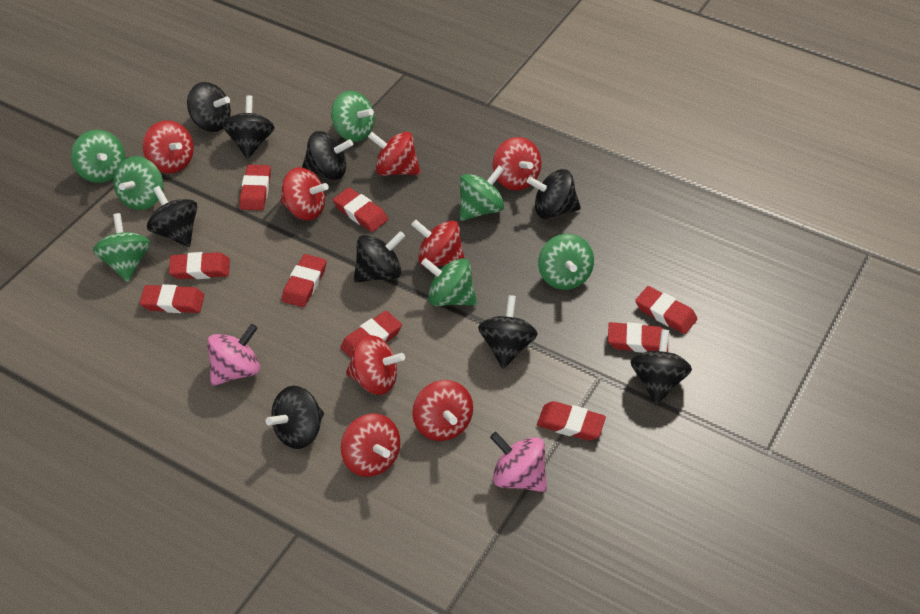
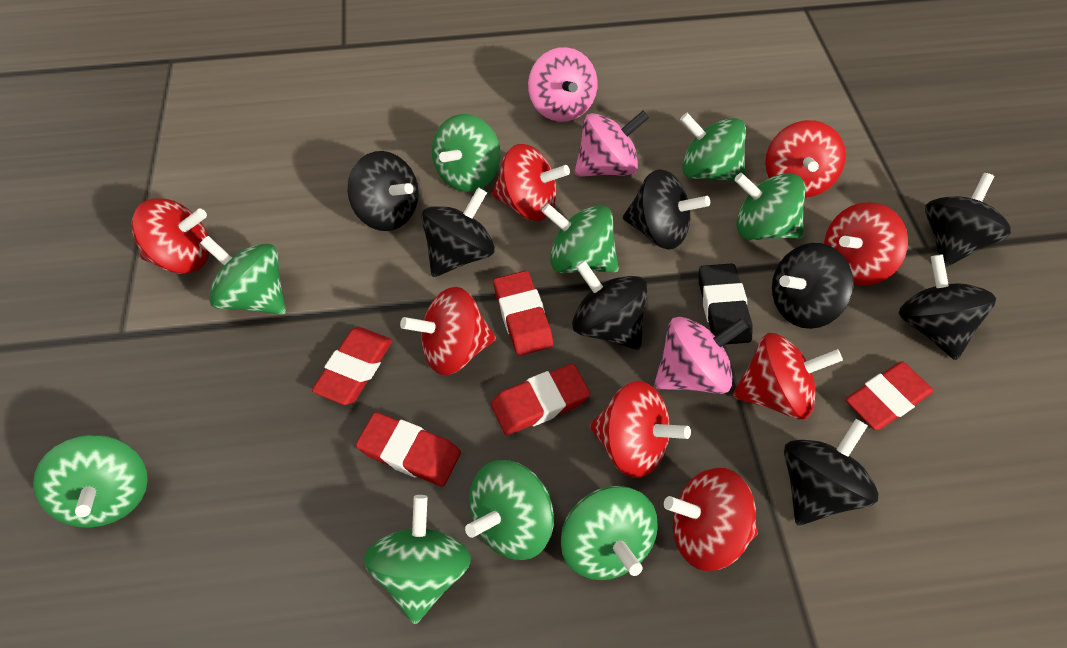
black eraser: 0 -> 1
black spinning top: 9 -> 8
green spinning top: 7 -> 9
pink spinning top: 2 -> 3
red eraser: 9 -> 5

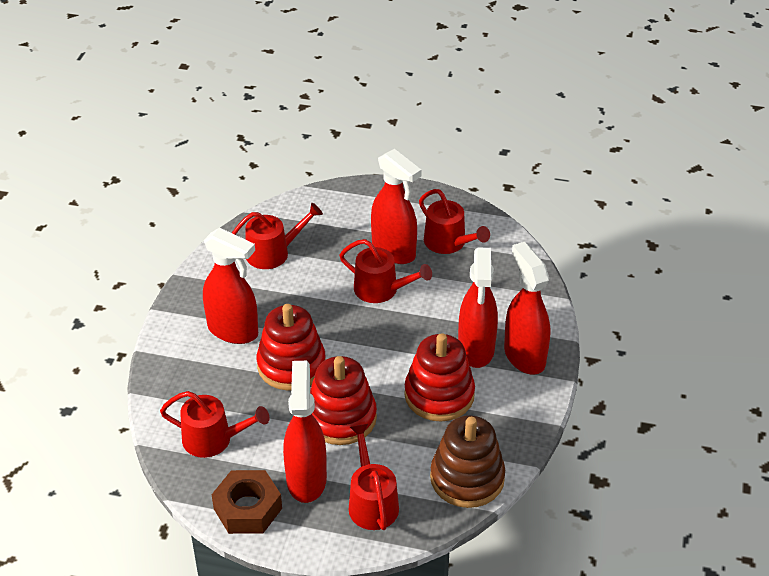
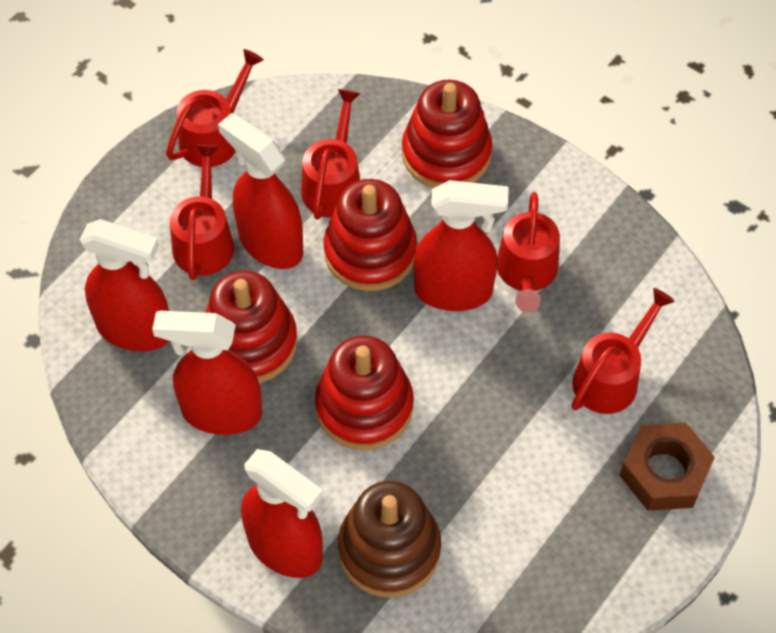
red stacking toy: 3 -> 4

- - - - -

**To do**
Beginning with the line that holds "black spinning top: 9 -> 8" and continuing to the end of the entries above, set down each line exactly, both ends included; include no pictures.

**Written answer**
black spinning top: 9 -> 8
green spinning top: 7 -> 9
pink spinning top: 2 -> 3
red eraser: 9 -> 5

red stacking toy: 3 -> 4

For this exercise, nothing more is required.